Exercise requirements >> Nothing but the lines below between the line holding "(aqua) (614, 362)" and the line holding "Someone swapped the purple", inclusive, should appear in the answer, each set down exactly.

Before-and-after object lists:
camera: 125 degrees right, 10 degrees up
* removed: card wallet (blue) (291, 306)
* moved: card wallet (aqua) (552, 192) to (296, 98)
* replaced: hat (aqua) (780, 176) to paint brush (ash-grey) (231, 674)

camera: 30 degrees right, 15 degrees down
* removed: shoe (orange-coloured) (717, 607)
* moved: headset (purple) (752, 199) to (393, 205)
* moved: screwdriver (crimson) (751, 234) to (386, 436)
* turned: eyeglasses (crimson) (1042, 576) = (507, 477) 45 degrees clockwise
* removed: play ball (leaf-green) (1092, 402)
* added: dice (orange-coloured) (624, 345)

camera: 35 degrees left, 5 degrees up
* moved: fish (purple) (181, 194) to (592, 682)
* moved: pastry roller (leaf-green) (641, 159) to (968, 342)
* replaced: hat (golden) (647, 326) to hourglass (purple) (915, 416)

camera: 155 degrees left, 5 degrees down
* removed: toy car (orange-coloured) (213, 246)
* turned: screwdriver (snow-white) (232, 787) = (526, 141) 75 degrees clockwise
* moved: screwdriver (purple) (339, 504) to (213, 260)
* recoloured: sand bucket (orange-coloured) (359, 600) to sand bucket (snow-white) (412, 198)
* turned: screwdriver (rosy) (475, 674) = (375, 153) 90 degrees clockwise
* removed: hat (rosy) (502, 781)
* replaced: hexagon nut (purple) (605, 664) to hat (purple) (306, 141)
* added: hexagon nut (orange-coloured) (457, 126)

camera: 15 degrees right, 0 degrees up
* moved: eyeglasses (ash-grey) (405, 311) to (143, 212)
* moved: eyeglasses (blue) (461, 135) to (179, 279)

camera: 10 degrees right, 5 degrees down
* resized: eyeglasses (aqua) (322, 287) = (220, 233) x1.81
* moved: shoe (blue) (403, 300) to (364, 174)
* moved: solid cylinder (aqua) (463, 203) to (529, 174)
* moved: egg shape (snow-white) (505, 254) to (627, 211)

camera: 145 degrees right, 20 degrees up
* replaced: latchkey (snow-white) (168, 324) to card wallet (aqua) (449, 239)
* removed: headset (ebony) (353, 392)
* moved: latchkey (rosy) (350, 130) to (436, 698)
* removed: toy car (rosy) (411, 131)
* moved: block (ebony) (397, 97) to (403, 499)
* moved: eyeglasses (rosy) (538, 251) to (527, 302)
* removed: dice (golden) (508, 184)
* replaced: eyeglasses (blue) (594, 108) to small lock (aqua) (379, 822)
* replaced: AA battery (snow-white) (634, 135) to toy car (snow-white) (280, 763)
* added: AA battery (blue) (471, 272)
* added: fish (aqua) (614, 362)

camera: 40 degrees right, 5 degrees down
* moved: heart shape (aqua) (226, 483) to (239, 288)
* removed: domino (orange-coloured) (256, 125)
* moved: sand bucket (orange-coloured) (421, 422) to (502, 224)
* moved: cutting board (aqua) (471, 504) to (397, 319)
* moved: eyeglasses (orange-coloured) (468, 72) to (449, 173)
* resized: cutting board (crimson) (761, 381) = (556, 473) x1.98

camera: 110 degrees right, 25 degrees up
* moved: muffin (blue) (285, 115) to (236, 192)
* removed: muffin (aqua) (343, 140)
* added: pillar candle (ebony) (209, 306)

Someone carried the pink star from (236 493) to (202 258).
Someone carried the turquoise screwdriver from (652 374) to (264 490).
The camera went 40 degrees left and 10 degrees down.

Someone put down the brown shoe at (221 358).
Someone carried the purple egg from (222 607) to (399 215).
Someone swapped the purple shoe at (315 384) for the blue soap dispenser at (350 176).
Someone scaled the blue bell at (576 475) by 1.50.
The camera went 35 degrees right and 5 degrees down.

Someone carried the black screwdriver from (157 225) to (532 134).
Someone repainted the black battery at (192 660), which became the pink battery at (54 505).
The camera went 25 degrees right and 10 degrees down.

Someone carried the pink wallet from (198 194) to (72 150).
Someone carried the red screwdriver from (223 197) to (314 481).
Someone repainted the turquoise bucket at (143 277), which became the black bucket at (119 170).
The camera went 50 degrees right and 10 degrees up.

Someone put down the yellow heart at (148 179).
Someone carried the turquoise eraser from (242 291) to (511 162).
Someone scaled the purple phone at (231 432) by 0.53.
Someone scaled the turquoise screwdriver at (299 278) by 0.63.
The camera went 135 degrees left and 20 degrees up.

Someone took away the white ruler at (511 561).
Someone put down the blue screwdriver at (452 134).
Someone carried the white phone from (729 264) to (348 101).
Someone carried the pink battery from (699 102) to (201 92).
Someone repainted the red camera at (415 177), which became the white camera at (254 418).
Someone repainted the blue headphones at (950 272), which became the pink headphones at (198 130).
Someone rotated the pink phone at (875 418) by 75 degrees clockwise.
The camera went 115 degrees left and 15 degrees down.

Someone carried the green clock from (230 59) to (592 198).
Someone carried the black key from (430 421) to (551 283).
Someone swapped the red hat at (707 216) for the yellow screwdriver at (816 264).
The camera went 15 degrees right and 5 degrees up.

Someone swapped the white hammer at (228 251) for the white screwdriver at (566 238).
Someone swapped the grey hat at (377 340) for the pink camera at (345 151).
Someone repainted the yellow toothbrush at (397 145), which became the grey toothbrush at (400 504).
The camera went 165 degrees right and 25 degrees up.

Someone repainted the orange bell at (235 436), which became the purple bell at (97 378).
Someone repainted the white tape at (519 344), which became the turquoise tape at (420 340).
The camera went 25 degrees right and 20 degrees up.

Answer space >>
* added: fish (aqua) (614, 362)

camera: 40 degrees right, 5 degrees down
* moved: heart shape (aqua) (226, 483) to (239, 288)
* removed: domino (orange-coloured) (256, 125)
* moved: sand bucket (orange-coloured) (421, 422) to (502, 224)
* moved: cutting board (aqua) (471, 504) to (397, 319)
* moved: eyeglasses (orange-coloured) (468, 72) to (449, 173)
* resized: cutting board (crimson) (761, 381) = (556, 473) x1.98

camera: 110 degrees right, 25 degrees up
* moved: muffin (blue) (285, 115) to (236, 192)
* removed: muffin (aqua) (343, 140)
* added: pillar candle (ebony) (209, 306)

Someone carried the pink star from (236 493) to (202 258).
Someone carried the turquoise screwdriver from (652 374) to (264 490).
The camera went 40 degrees left and 10 degrees down.

Someone put down the brown shoe at (221 358).
Someone carried the purple egg from (222 607) to (399 215).
Someone swapped the purple shoe at (315 384) for the blue soap dispenser at (350 176).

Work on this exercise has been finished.